[Collected material]:
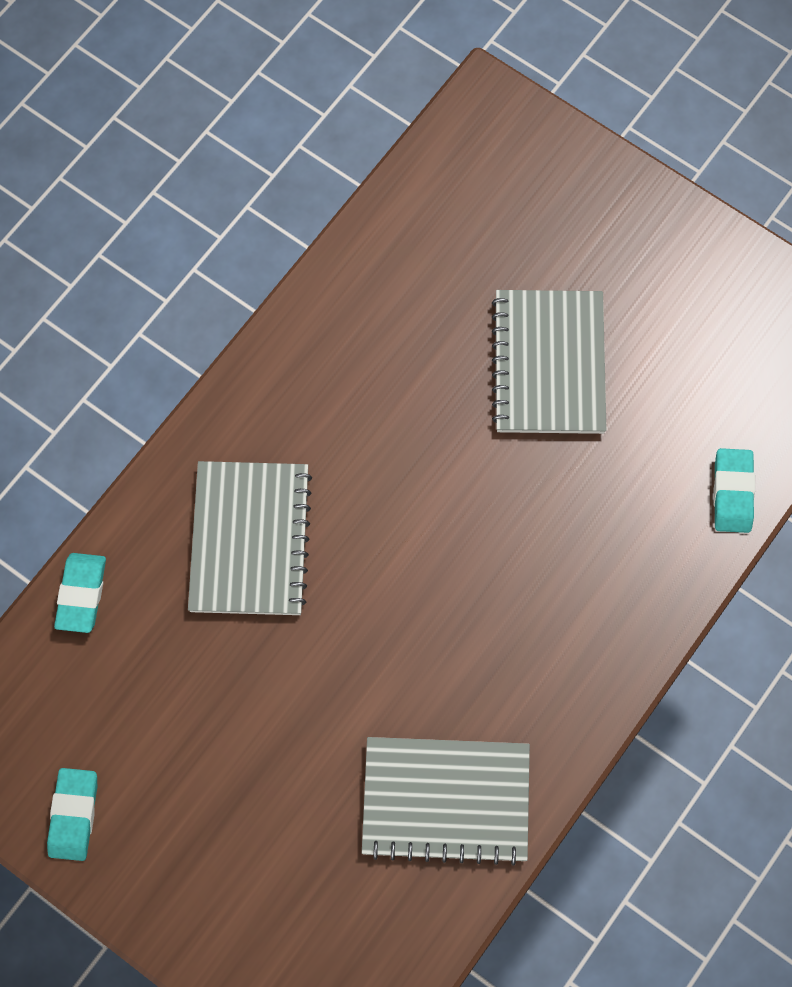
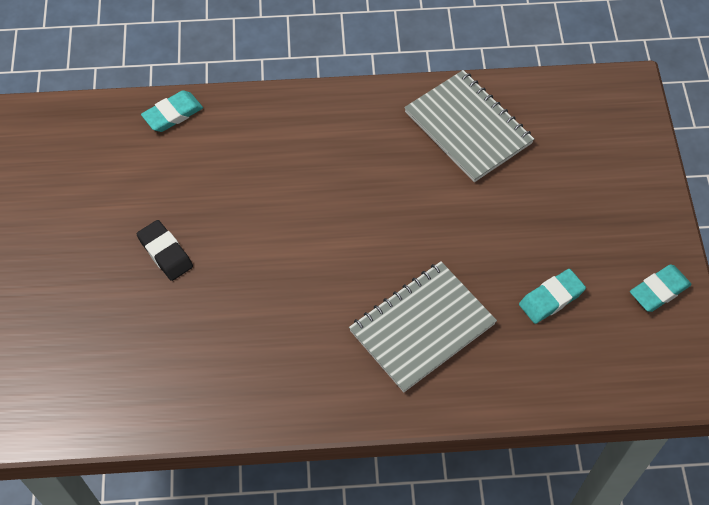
camera: 130 degrees left, 10 degrees down
(81, 594) = (543, 393): turquoise eraser -> turquoise eraser (551, 298)
(549, 364) = (165, 253): grey notebook -> black eraser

[Directions for this task]: What the reply must contain is an exact transcription of the data above and none of its pictures.

[Written response]:
camera: 130 degrees left, 10 degrees down
(81, 594) = (543, 393): turquoise eraser -> turquoise eraser (551, 298)
(549, 364) = (165, 253): grey notebook -> black eraser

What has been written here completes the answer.